* REQUIRED WORK *
Only the lines from the one containing "(500, 264) = (157, 348): blue pawn -> none" through the end of the entries should be repeated, exactly as they appear, first and last included.
[[ ENTRIES SUPPLIED, beginning ]]
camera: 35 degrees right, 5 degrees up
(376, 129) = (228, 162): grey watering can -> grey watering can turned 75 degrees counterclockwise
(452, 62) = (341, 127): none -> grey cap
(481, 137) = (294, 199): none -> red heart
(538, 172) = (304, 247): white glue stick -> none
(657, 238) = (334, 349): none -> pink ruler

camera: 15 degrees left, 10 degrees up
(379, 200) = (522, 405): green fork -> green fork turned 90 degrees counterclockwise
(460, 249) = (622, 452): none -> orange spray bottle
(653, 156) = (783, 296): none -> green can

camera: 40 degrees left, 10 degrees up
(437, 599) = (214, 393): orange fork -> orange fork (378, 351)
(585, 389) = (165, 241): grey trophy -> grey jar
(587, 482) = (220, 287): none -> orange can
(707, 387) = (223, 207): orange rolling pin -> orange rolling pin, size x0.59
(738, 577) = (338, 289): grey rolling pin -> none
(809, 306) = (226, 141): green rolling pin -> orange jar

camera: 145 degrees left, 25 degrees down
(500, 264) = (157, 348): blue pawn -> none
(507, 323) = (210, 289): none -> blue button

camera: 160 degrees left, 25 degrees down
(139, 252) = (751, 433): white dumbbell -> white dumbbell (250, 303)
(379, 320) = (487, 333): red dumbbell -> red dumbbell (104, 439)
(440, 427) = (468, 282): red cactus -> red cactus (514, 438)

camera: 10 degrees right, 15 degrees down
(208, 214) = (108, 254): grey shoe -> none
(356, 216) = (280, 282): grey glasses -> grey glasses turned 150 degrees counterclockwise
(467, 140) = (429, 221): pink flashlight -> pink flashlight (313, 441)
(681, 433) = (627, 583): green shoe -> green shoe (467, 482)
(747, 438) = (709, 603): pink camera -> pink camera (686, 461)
[[ ENTRIES SUPPLIED, end ]]
* SOLUTION TO THIS TASK *
(500, 264) = (157, 348): blue pawn -> none
(507, 323) = (210, 289): none -> blue button

camera: 160 degrees left, 25 degrees down
(139, 252) = (751, 433): white dumbbell -> white dumbbell (250, 303)
(379, 320) = (487, 333): red dumbbell -> red dumbbell (104, 439)
(440, 427) = (468, 282): red cactus -> red cactus (514, 438)

camera: 10 degrees right, 15 degrees down
(208, 214) = (108, 254): grey shoe -> none
(356, 216) = (280, 282): grey glasses -> grey glasses turned 150 degrees counterclockwise
(467, 140) = (429, 221): pink flashlight -> pink flashlight (313, 441)
(681, 433) = (627, 583): green shoe -> green shoe (467, 482)
(747, 438) = (709, 603): pink camera -> pink camera (686, 461)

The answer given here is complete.